**Task input**
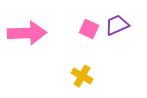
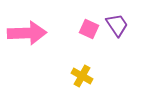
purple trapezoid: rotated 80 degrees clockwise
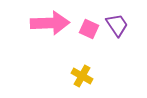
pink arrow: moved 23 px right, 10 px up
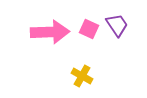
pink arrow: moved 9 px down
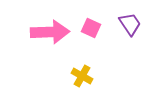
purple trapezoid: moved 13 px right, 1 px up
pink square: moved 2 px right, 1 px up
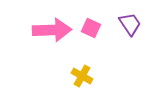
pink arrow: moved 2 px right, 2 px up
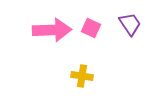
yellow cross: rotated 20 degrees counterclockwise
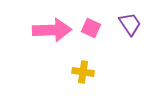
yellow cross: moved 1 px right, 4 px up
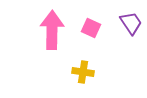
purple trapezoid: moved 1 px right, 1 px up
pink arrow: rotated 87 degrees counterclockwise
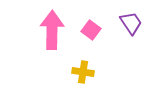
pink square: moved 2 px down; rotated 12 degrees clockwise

--

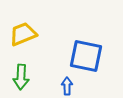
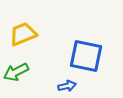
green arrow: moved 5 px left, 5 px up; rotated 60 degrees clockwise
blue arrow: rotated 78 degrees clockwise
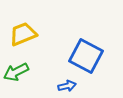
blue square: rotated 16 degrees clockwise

**What this task involves**
Convert the data into a numbered list, starting at the line that contains "yellow cross: rotated" and ending at the line that contains "pink arrow: rotated", with both of those lines included. Leave out blank lines and the pictures.

**Expected answer**
1. yellow cross: rotated 20 degrees counterclockwise
2. yellow cross: moved 1 px right, 4 px up
3. purple trapezoid: moved 1 px right, 1 px up
4. pink arrow: rotated 87 degrees counterclockwise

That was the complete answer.